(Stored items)
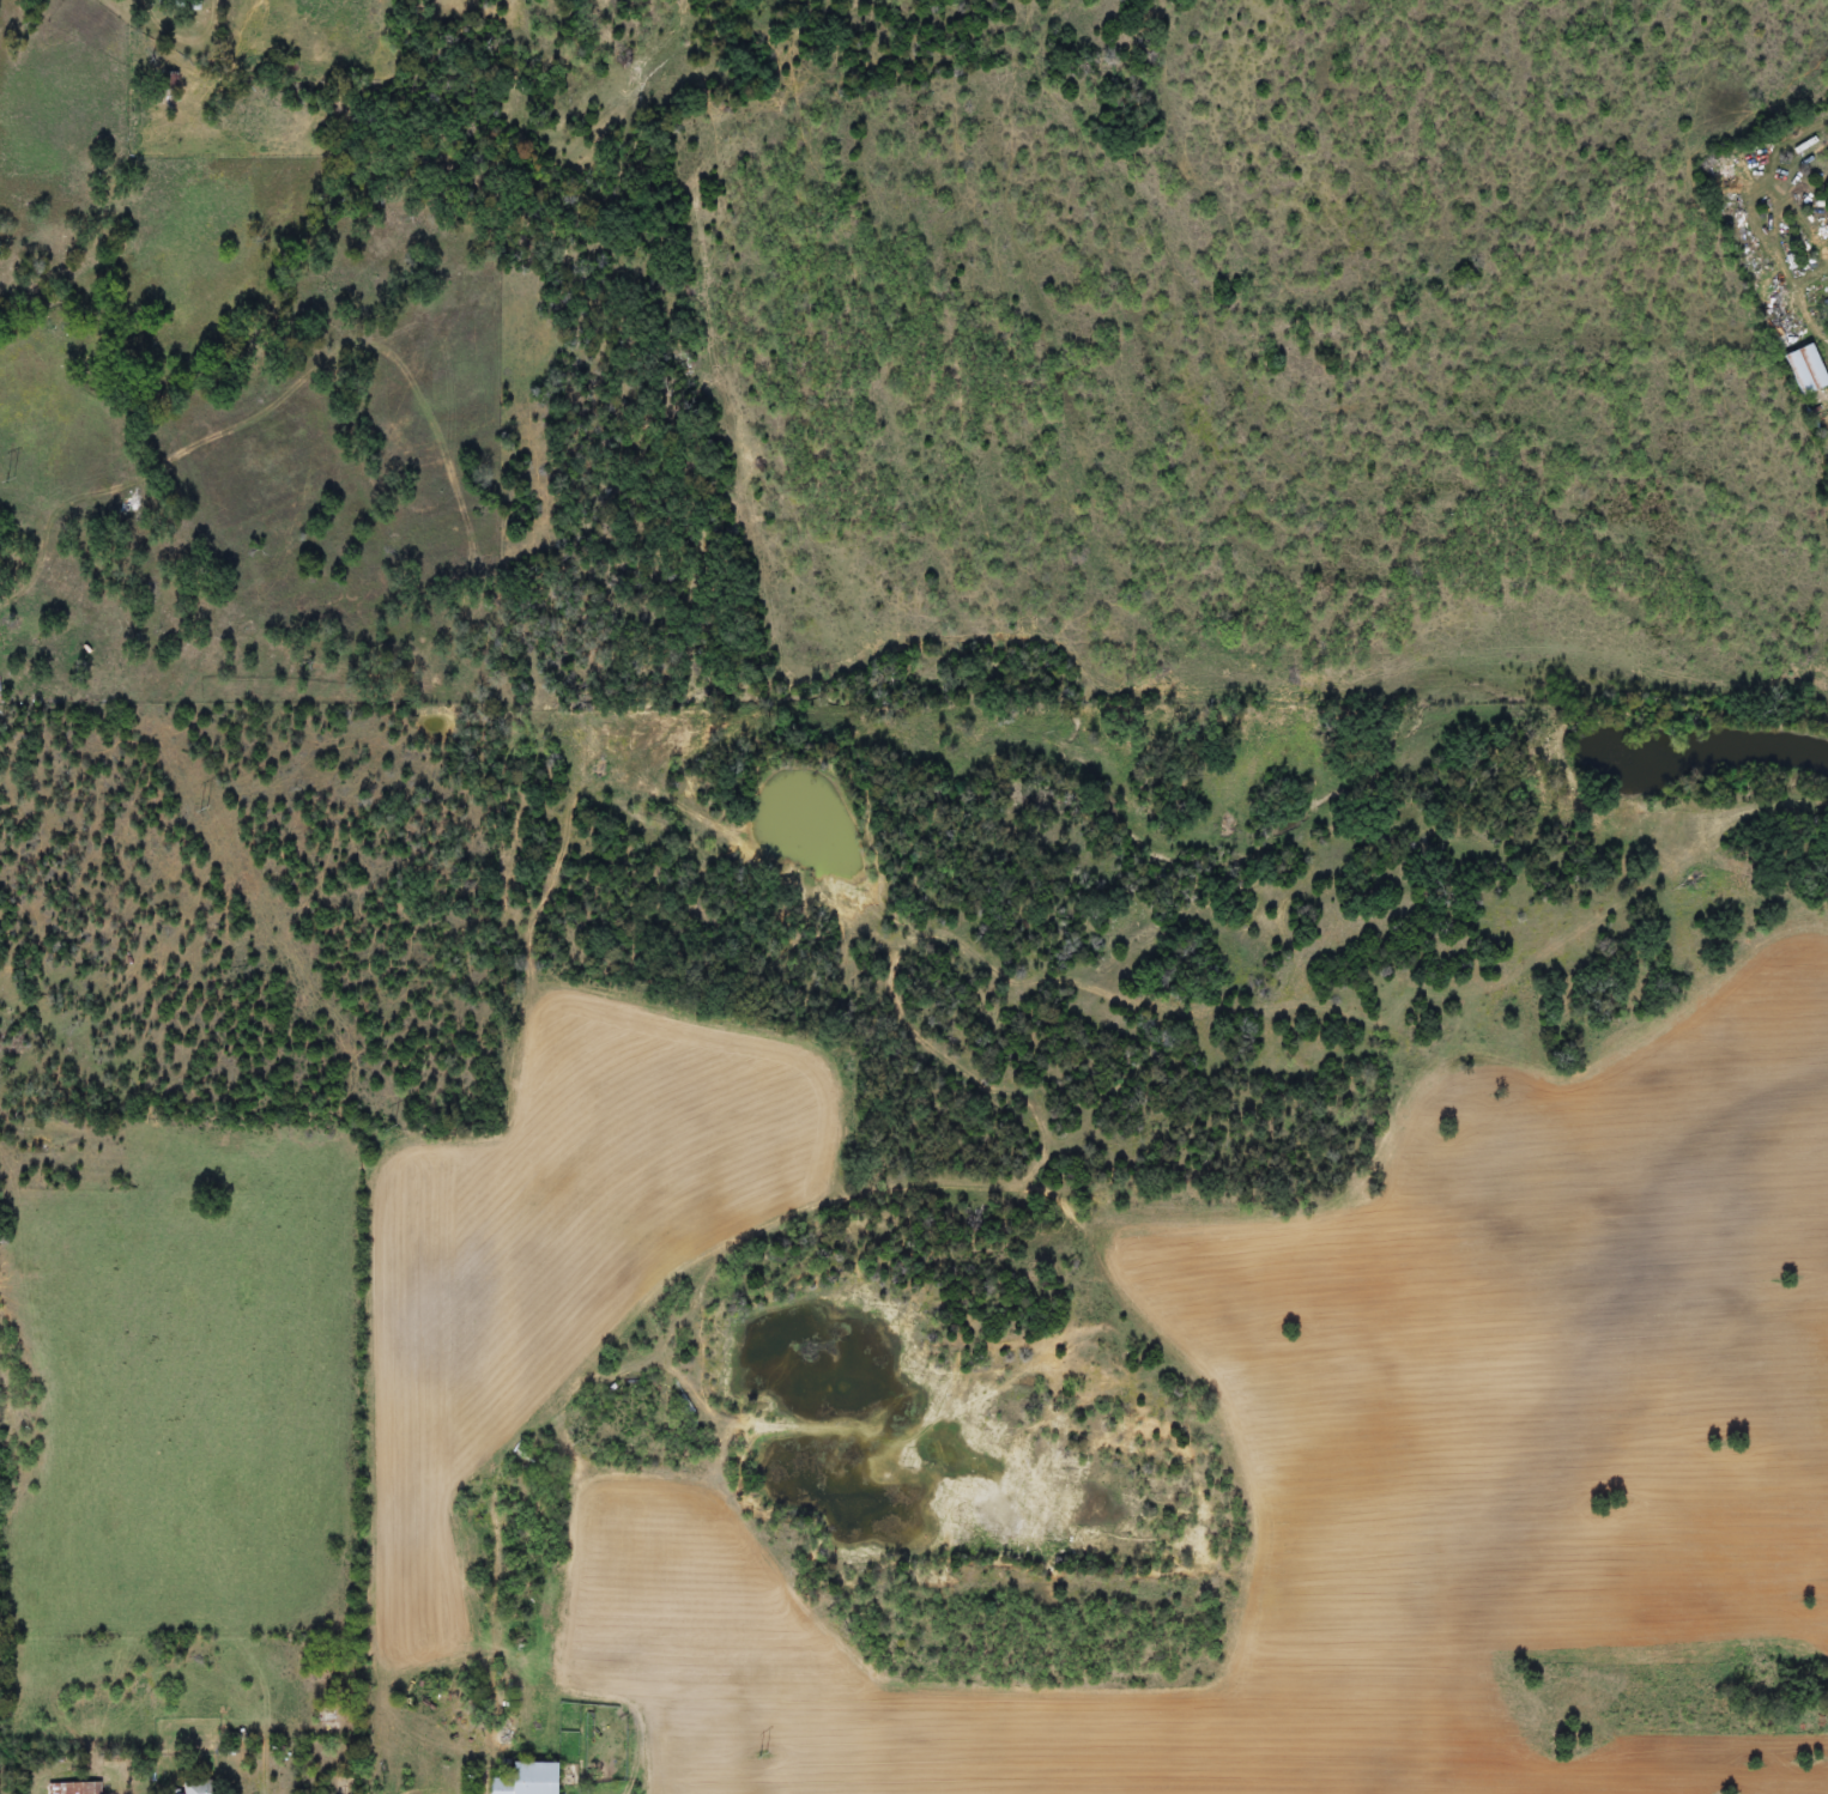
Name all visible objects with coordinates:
building: (168, 82)
building: (1777, 321)
building: (1804, 369)
building: (526, 1779)
building: (75, 1788)
building: (195, 1788)

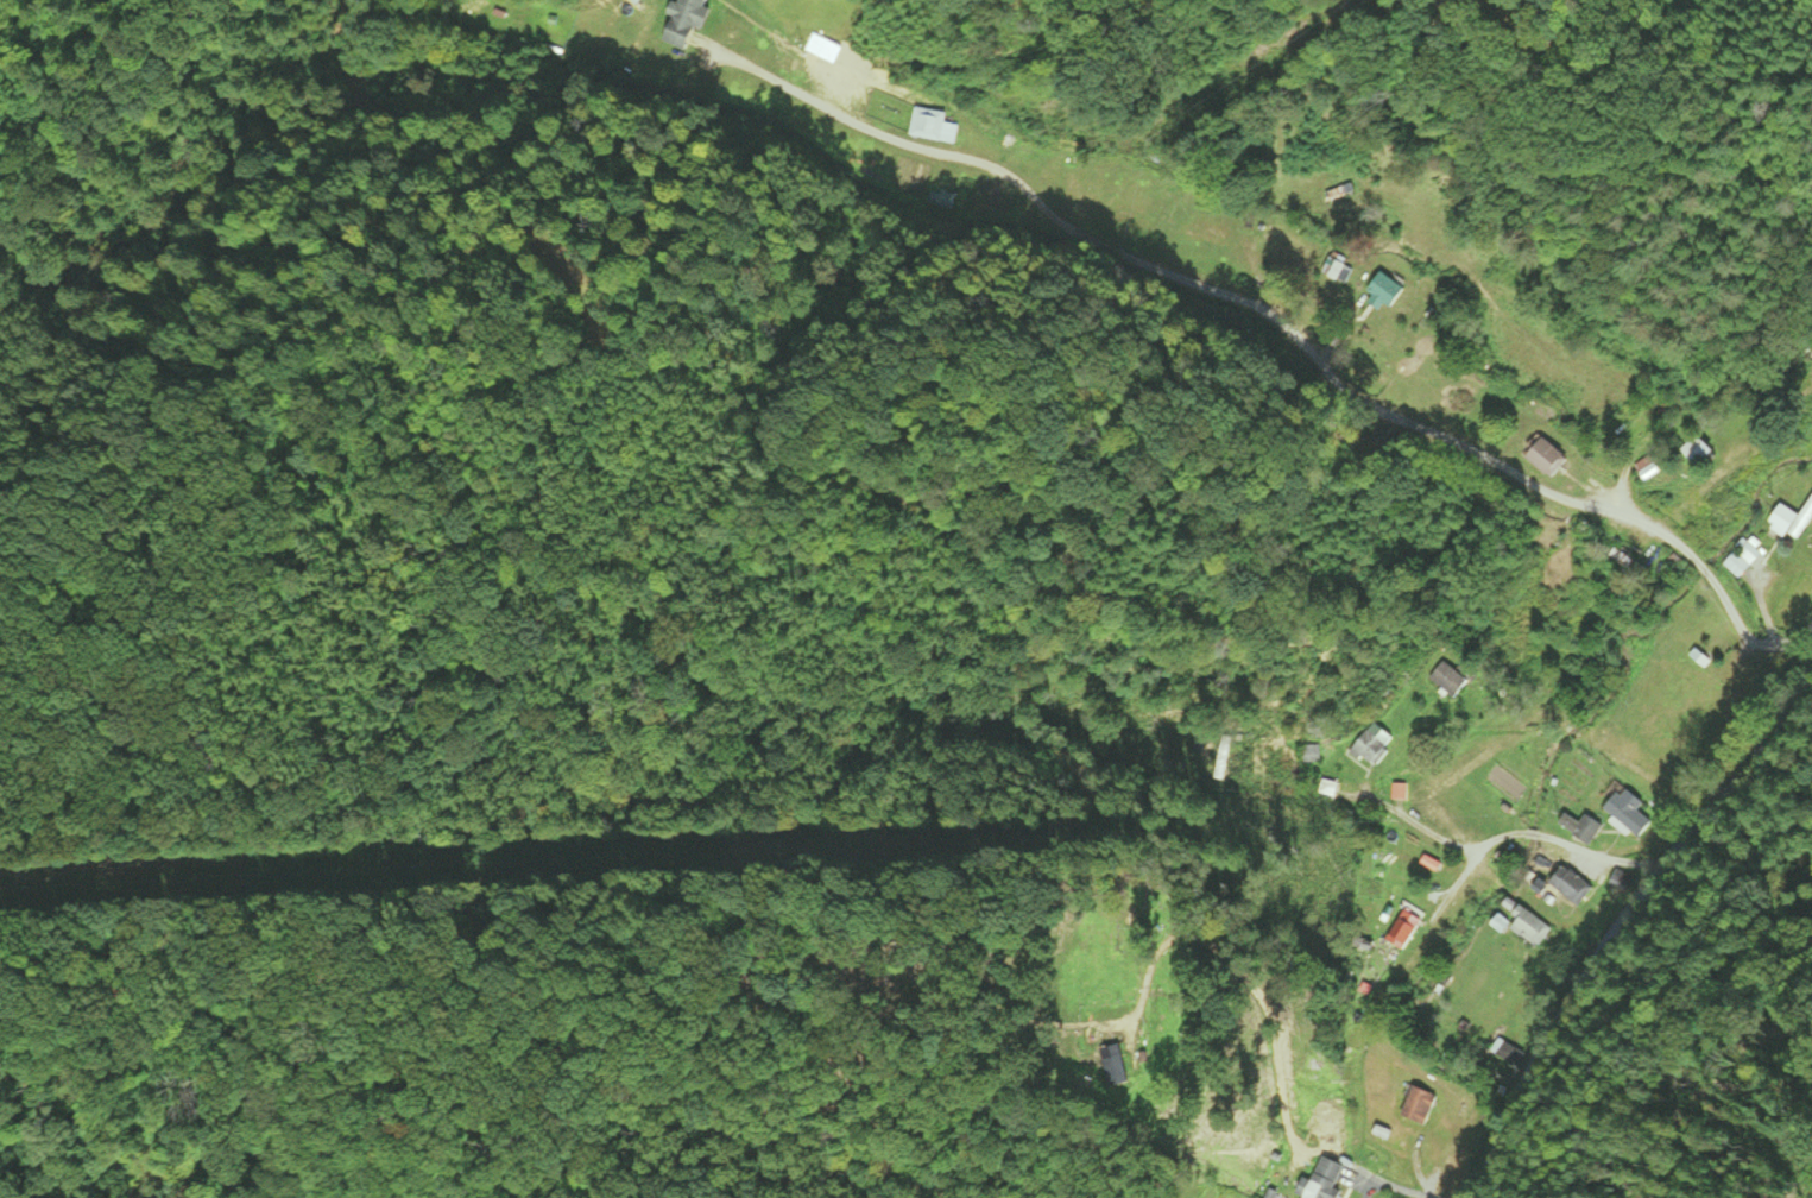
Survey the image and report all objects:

◆ Assigned task
Return an exact transcription of the entries above, excluding each image.

◆ Output of the exercise
Name all visible objects with coordinates:
building: (168, 82)
building: (1777, 321)
building: (1804, 369)
building: (526, 1779)
building: (75, 1788)
building: (195, 1788)

Survey the image and report all objects:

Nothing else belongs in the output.